▶ **Input**:
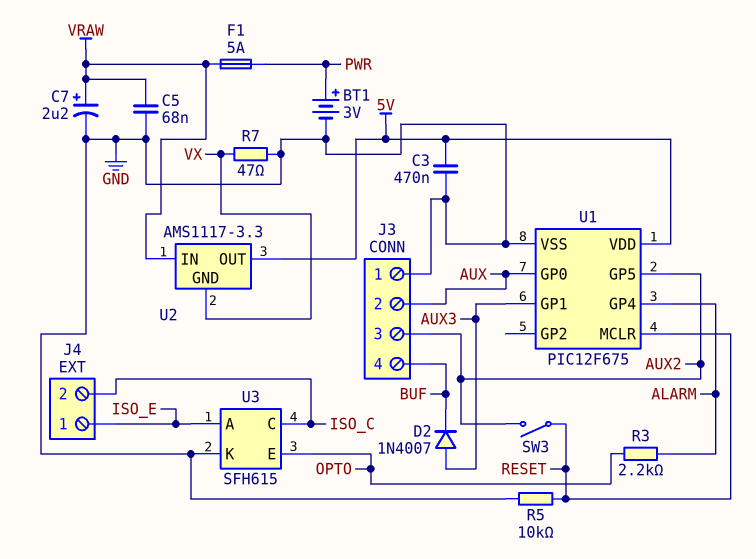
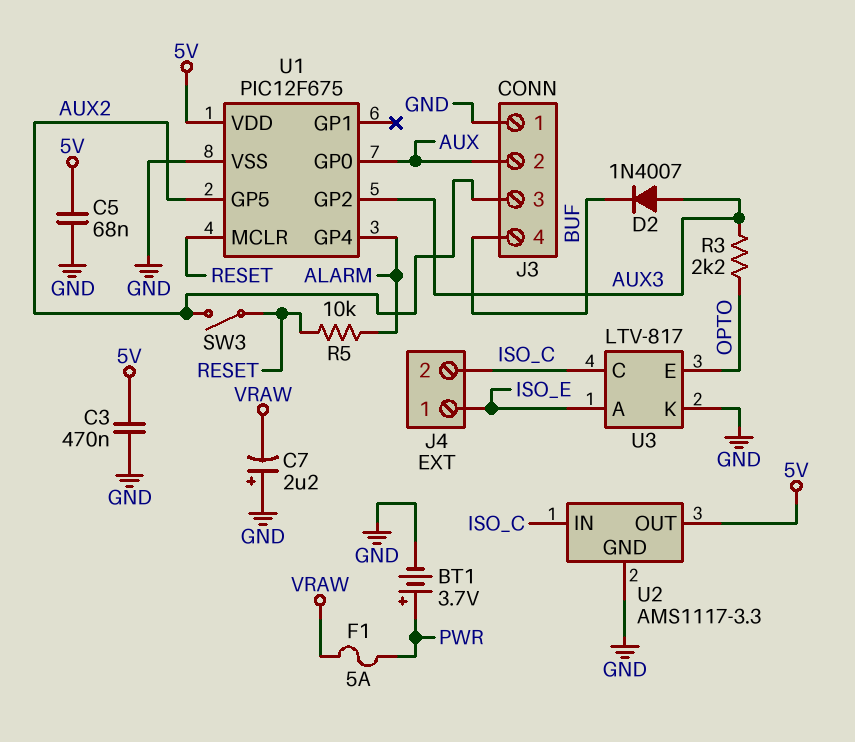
BT1: 3V (plus PWR, minus GND) -> 3.7V (plus PWR, minus GND)
C5: 68nF (GND, VRAW) -> 68nF (5V, GND)
C7: 2.2uF (plus VRAW, minus GND) -> 2.2uF (plus GND, minus VRAW)
R3: 2.2k (ALARM, OPTO) -> 2.2k (AUX3, OPTO)
R5: 10k (GND, RESET) -> 10k (ALARM, RESET)
R7: 47 (GND, VX) -> none
U1 pin GP1: AUX3 -> none
U1 pin GP2: none -> AUX3
U2 pin GND: VX -> GND
U2 pin IN: VRAW -> ISO_C
U3: SFH615 -> LTV-817

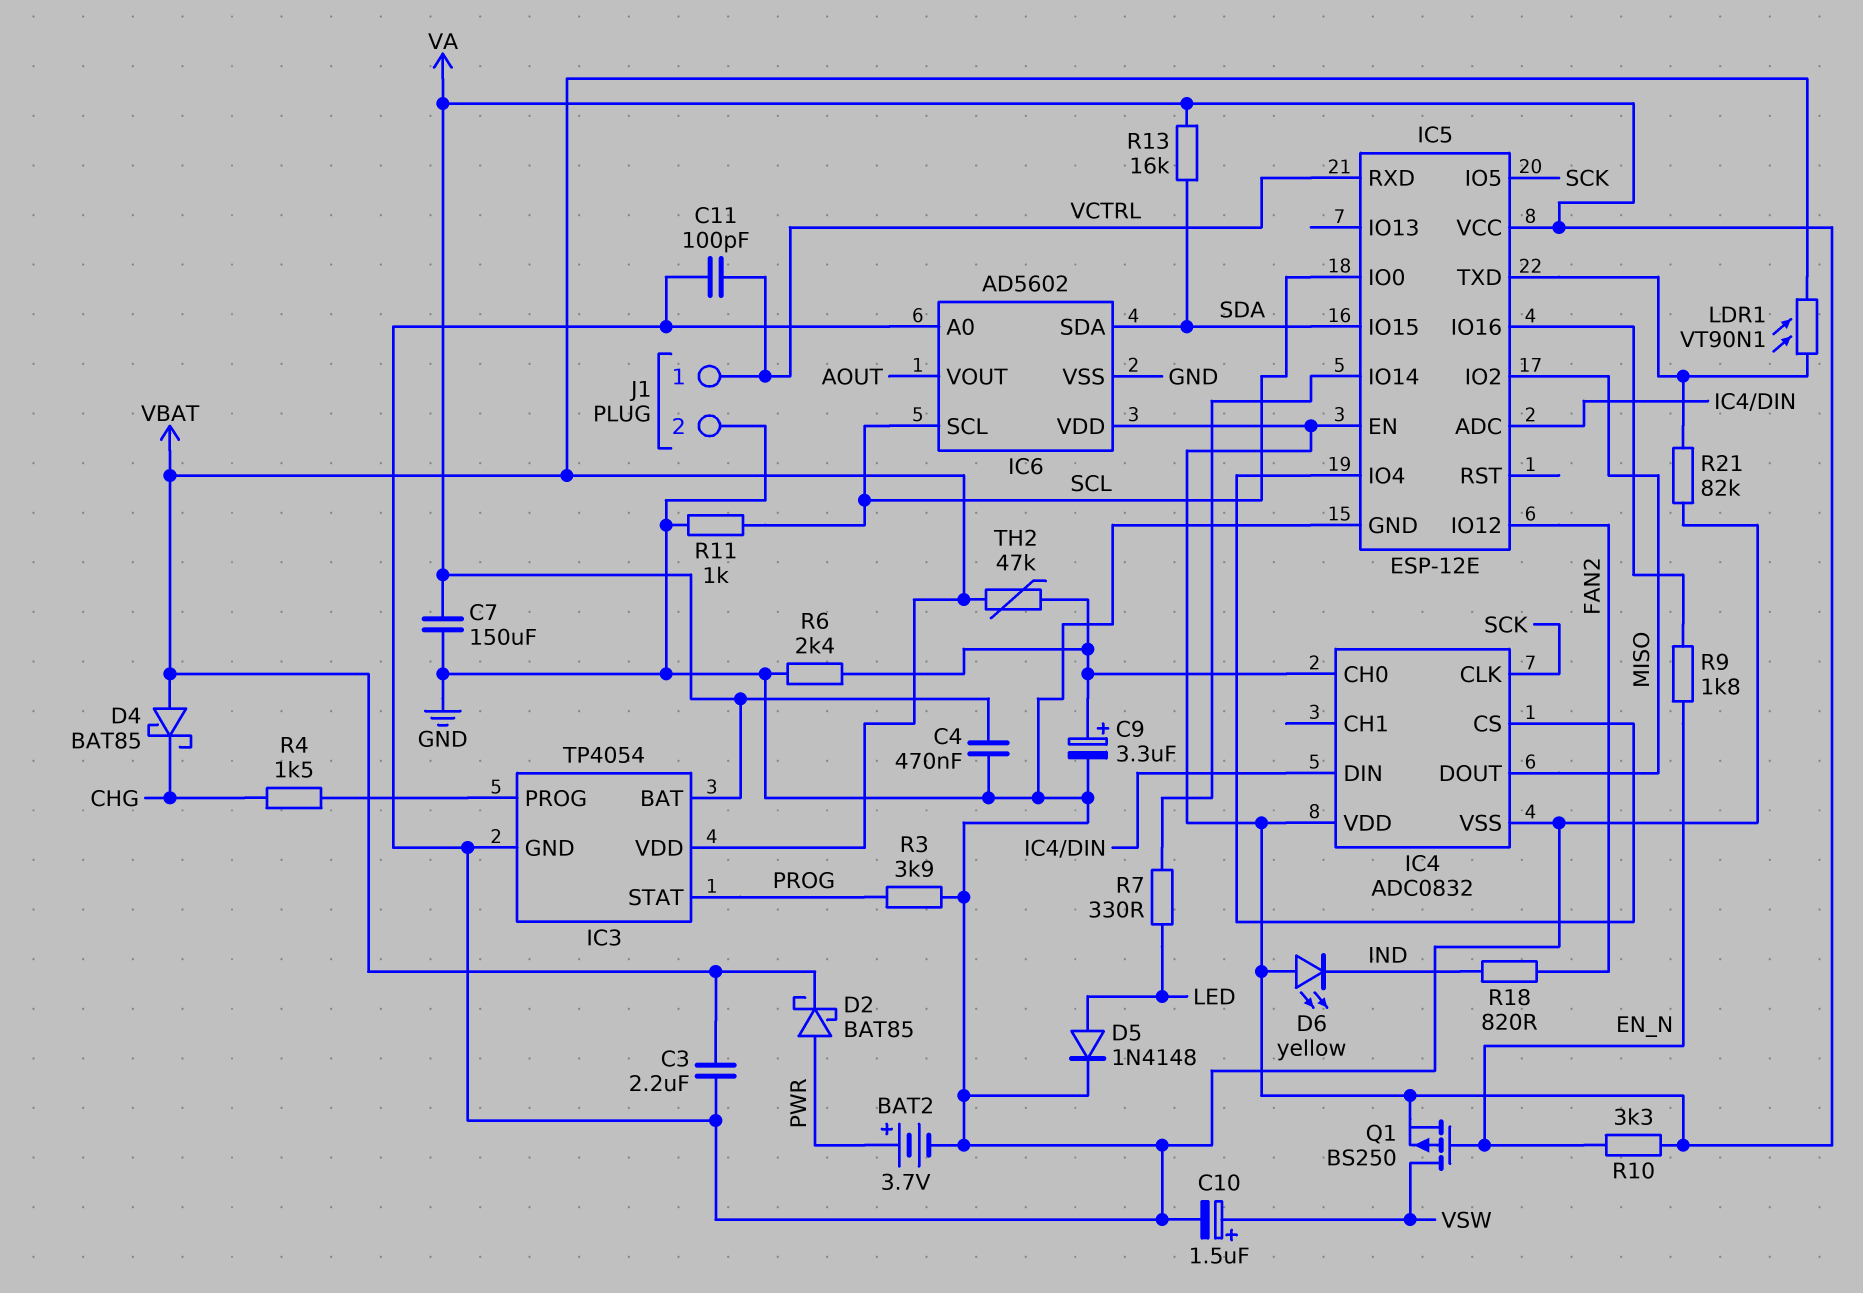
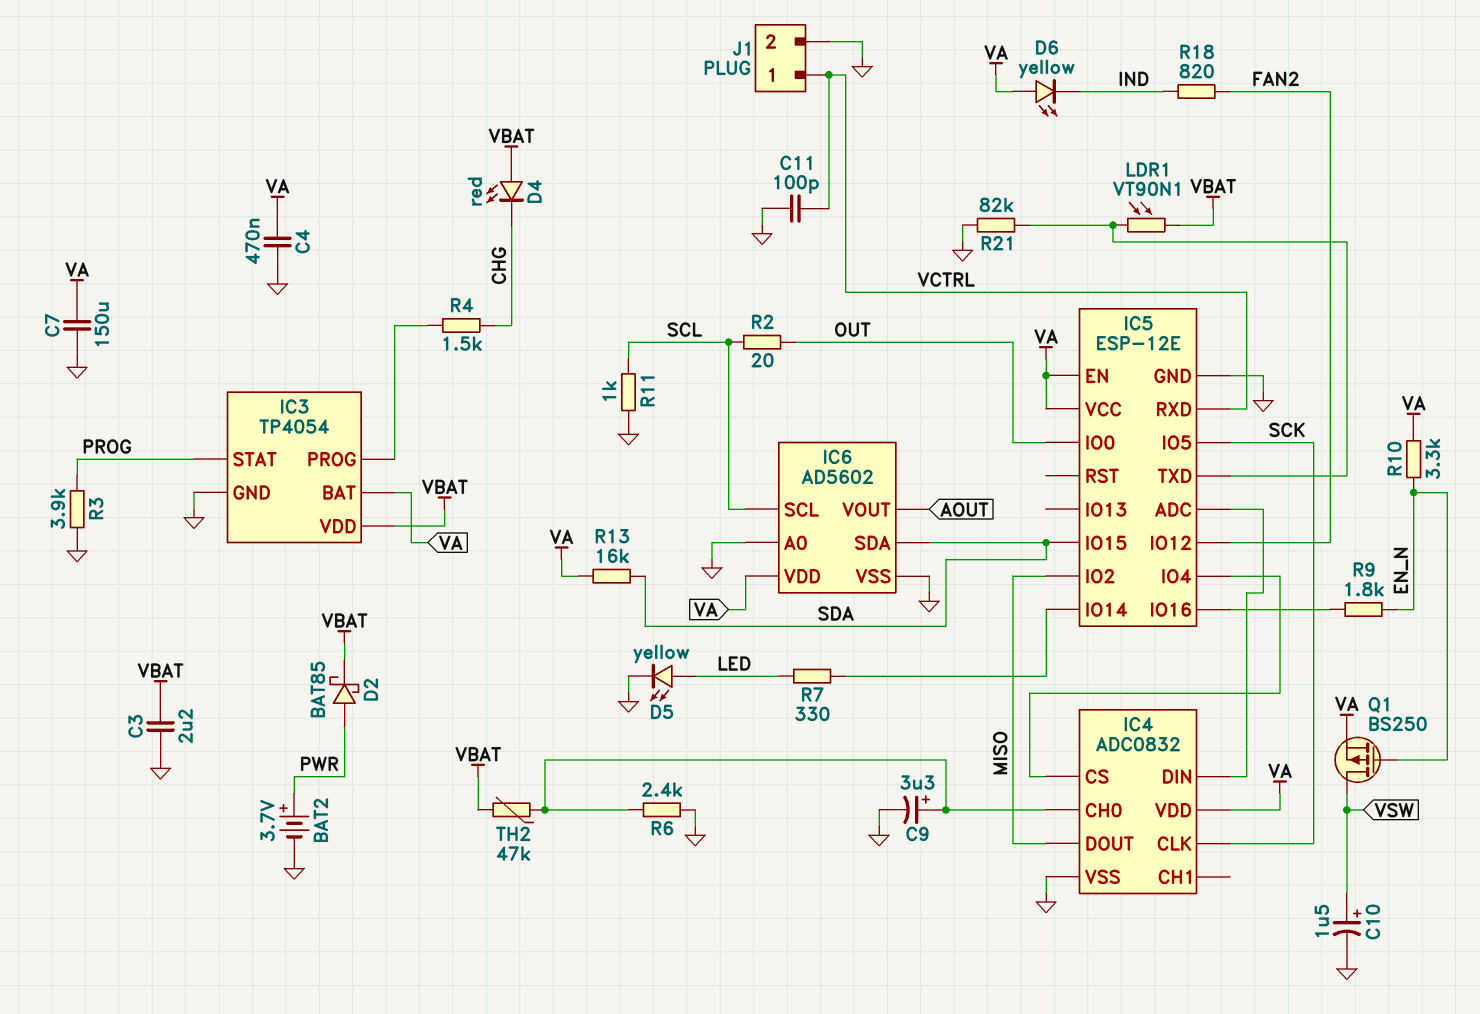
D4: schottky BAT85 (A VBAT, K CHG) -> LED red (A VBAT, K CHG)
D5: diode 1N4148 (A LED, K GND) -> LED yellow (A LED, K GND)
IC5 pin IO0: SCL -> OUT
R2: none -> 20 (OUT, SCL)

▶ **Required action**:
Take the line containing "R5: 10k (GND, RESET) -> 10k (ALARM, RESET)" as the first and the last line of the records as the end. Print every line in that span exactly, leaving out pictures.

▶ **Answer to this exercise**:
R5: 10k (GND, RESET) -> 10k (ALARM, RESET)
R7: 47 (GND, VX) -> none
U1 pin GP1: AUX3 -> none
U1 pin GP2: none -> AUX3
U2 pin GND: VX -> GND
U2 pin IN: VRAW -> ISO_C
U3: SFH615 -> LTV-817

D4: schottky BAT85 (A VBAT, K CHG) -> LED red (A VBAT, K CHG)
D5: diode 1N4148 (A LED, K GND) -> LED yellow (A LED, K GND)
IC5 pin IO0: SCL -> OUT
R2: none -> 20 (OUT, SCL)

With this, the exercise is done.